• _What you will do_
When you reach the line with "R1: 1.5k (N017, N021) -> 1.2k (N017, N021)" in the listing below, transcribe it and each line after it up to and including the line with "U7: NAND 74LS00", exactly and with nothing else.

• _Provided entries_

======

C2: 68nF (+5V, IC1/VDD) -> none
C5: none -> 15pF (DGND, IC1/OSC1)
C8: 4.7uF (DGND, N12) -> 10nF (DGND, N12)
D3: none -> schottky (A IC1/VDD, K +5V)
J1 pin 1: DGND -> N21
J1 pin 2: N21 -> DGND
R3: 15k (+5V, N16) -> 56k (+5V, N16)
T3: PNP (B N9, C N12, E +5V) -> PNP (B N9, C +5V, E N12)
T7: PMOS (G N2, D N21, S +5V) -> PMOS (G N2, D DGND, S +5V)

======

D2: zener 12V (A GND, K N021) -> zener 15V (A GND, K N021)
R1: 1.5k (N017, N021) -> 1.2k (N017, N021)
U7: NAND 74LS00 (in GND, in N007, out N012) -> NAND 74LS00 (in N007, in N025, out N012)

======

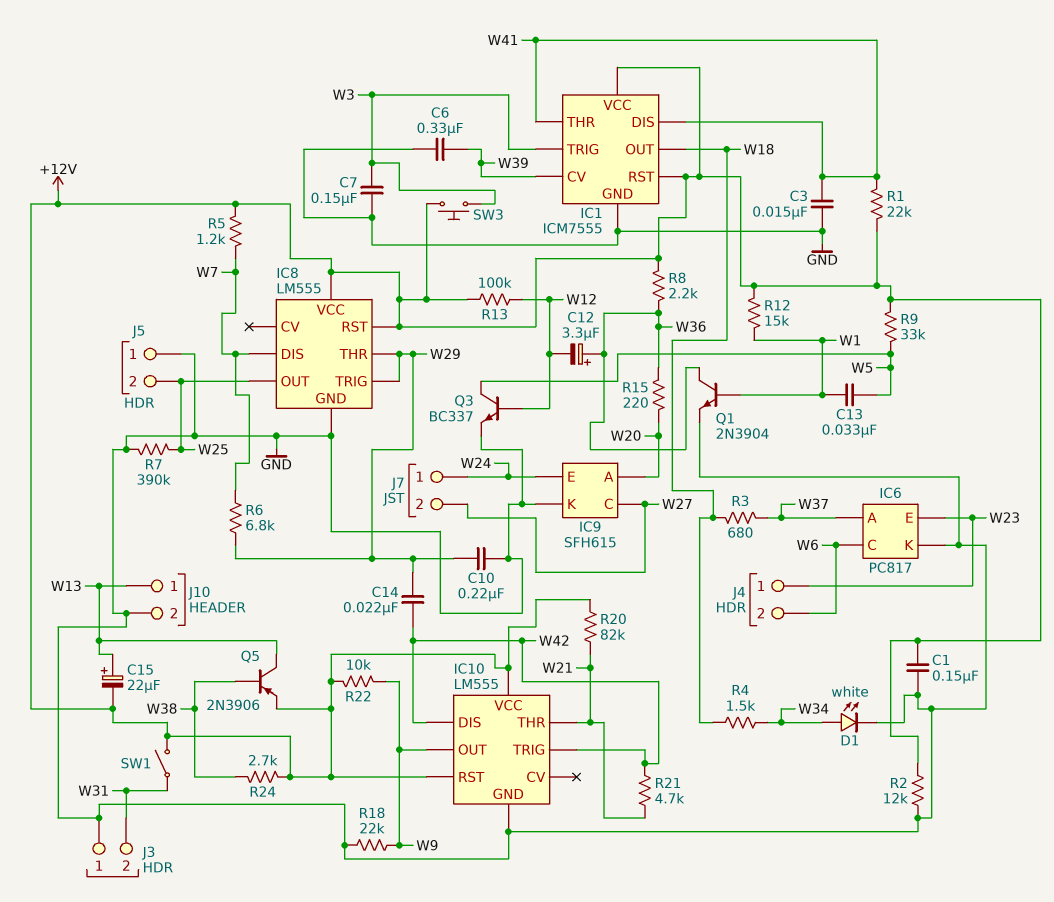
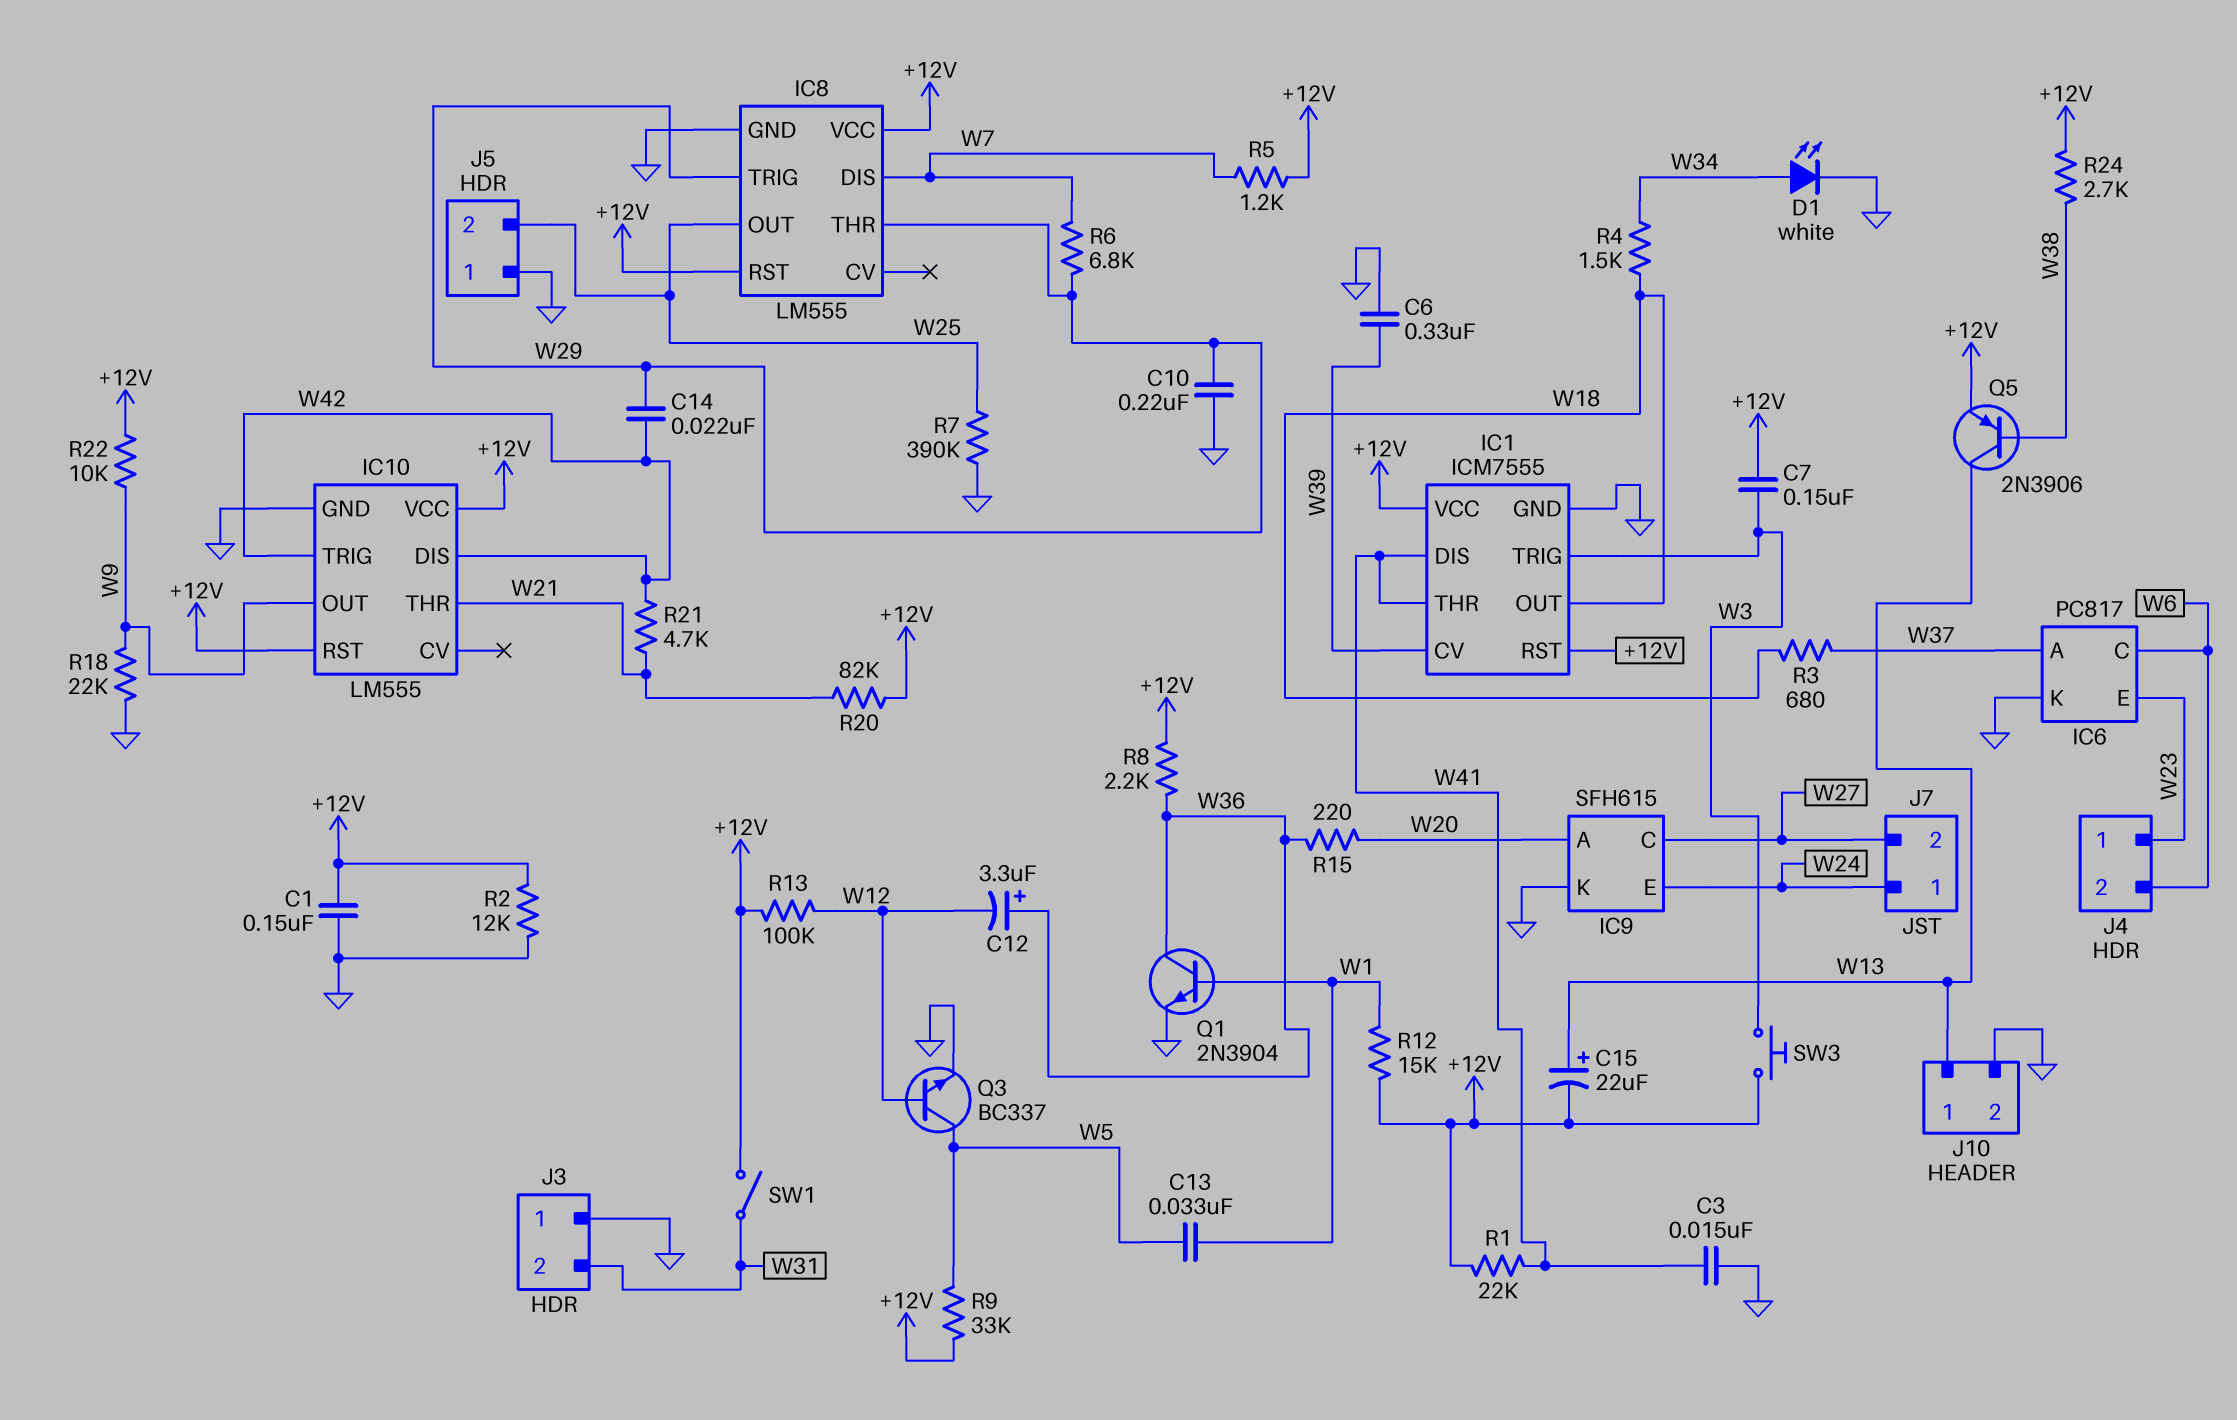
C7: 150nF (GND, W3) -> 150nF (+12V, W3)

======

• _Output_
R1: 1.5k (N017, N021) -> 1.2k (N017, N021)
U7: NAND 74LS00 (in GND, in N007, out N012) -> NAND 74LS00 (in N007, in N025, out N012)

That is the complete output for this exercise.